→ **TASK STATEMENT**
Leave out the images and transcribe the entries below word for word.

→ **DATASET CONTENT**
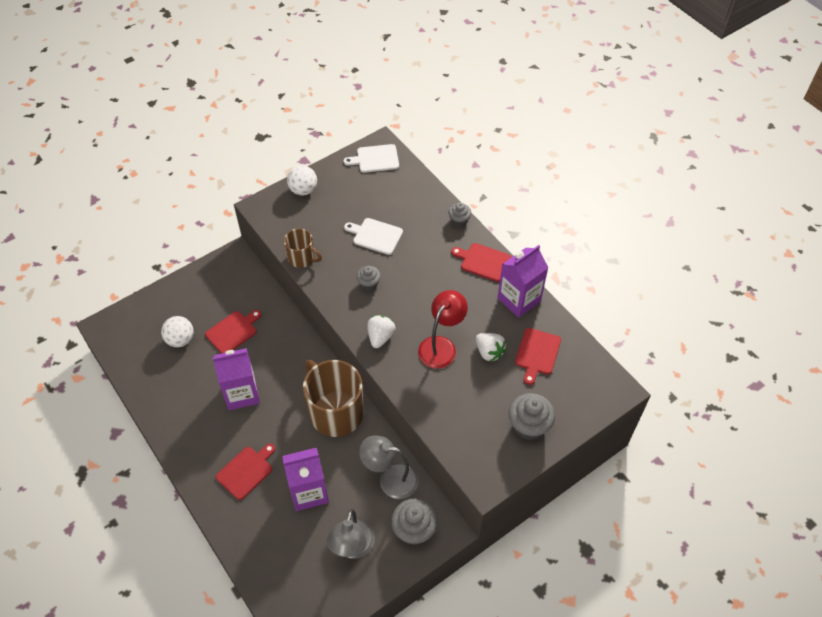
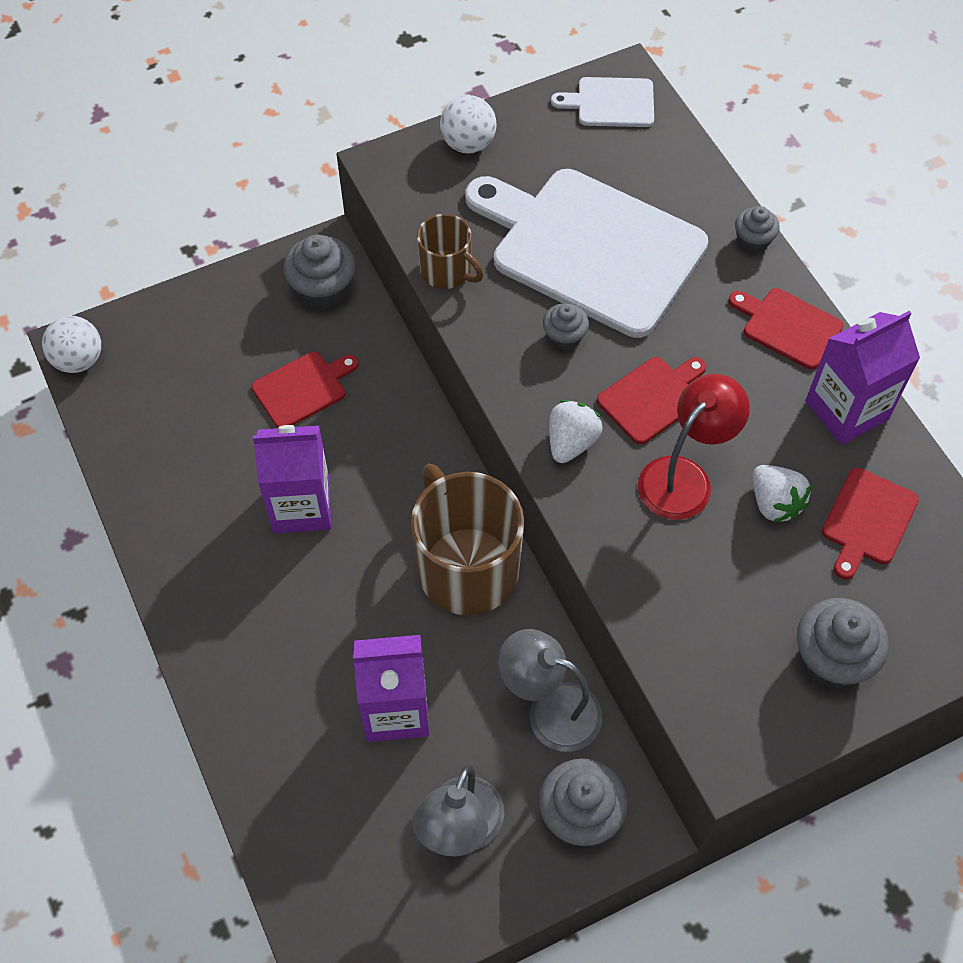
camera: 10 degrees right, 5 degrees up
(180, 339) = (207, 389): white ball -> white ball (79, 360)
(236, 277) = (323, 289): none -> grey cupcake
(246, 471) = (288, 651): red cutting board -> red cutting board (652, 398)
(375, 236) = (590, 248): white cutting board -> white cutting board, size x2.23

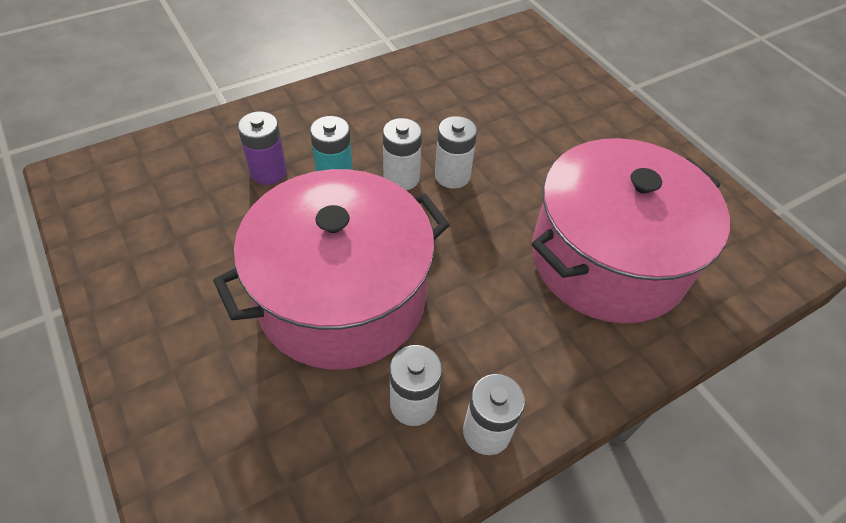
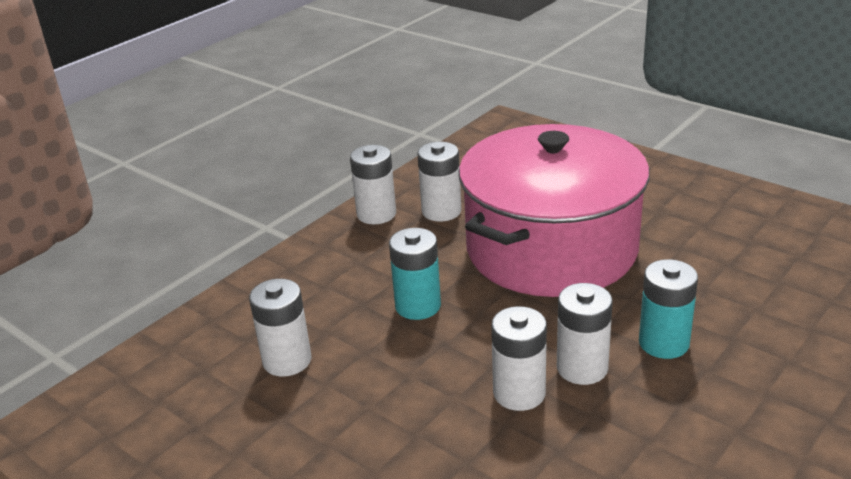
camera: 165 degrees right, 20 degrees down
(268, 172) = (743, 321): purple battery -> none
(490, 275) = (418, 306): none -> turquoise battery
(608, 259) = (287, 360): pink pot -> white battery

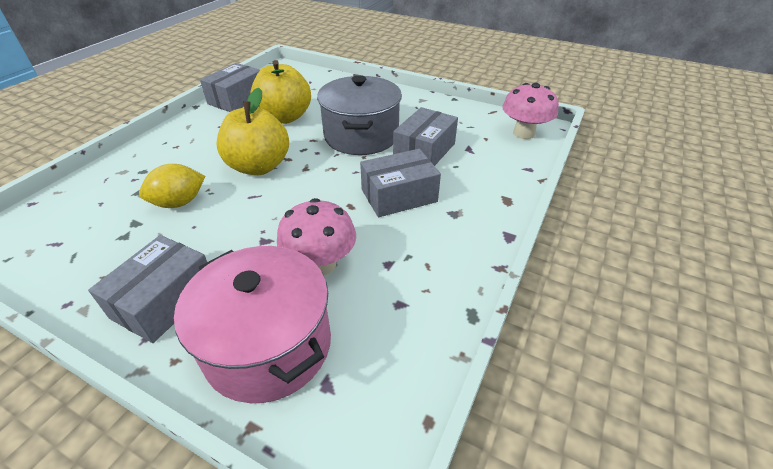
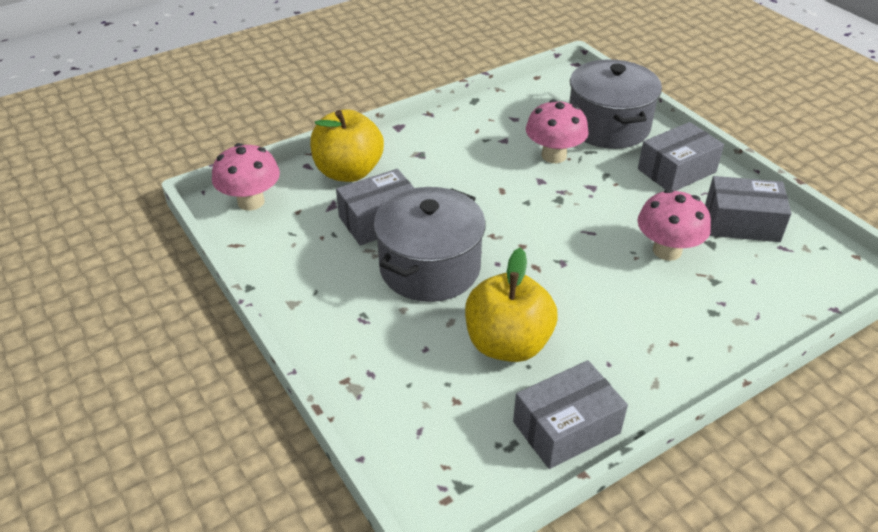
camera: 150 degrees left, 0 degrees up
(179, 203) = (667, 250): yellow lemon -> pink mushroom
(259, 166) = (572, 267): yellow apple -> yellow apple (348, 172)
(268, 345) = (608, 126): pink pot -> grey pot
(399, 195) = (451, 183): grey box -> grey box (741, 223)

→ **RESPONSE AREA**
camera: 10 degrees right, 5 degrees up
(180, 339) = (207, 389): white ball -> white ball (79, 360)
(236, 277) = (323, 289): none -> grey cupcake
(246, 471) = (288, 651): red cutting board -> red cutting board (652, 398)
(375, 236) = (590, 248): white cutting board -> white cutting board, size x2.23

camera: 165 degrees right, 20 degrees down
(268, 172) = (743, 321): purple battery -> none
(490, 275) = (418, 306): none -> turquoise battery
(608, 259) = (287, 360): pink pot -> white battery

camera: 150 degrees left, 0 degrees up
(179, 203) = (667, 250): yellow lemon -> pink mushroom
(259, 166) = (572, 267): yellow apple -> yellow apple (348, 172)
(268, 345) = (608, 126): pink pot -> grey pot
(399, 195) = (451, 183): grey box -> grey box (741, 223)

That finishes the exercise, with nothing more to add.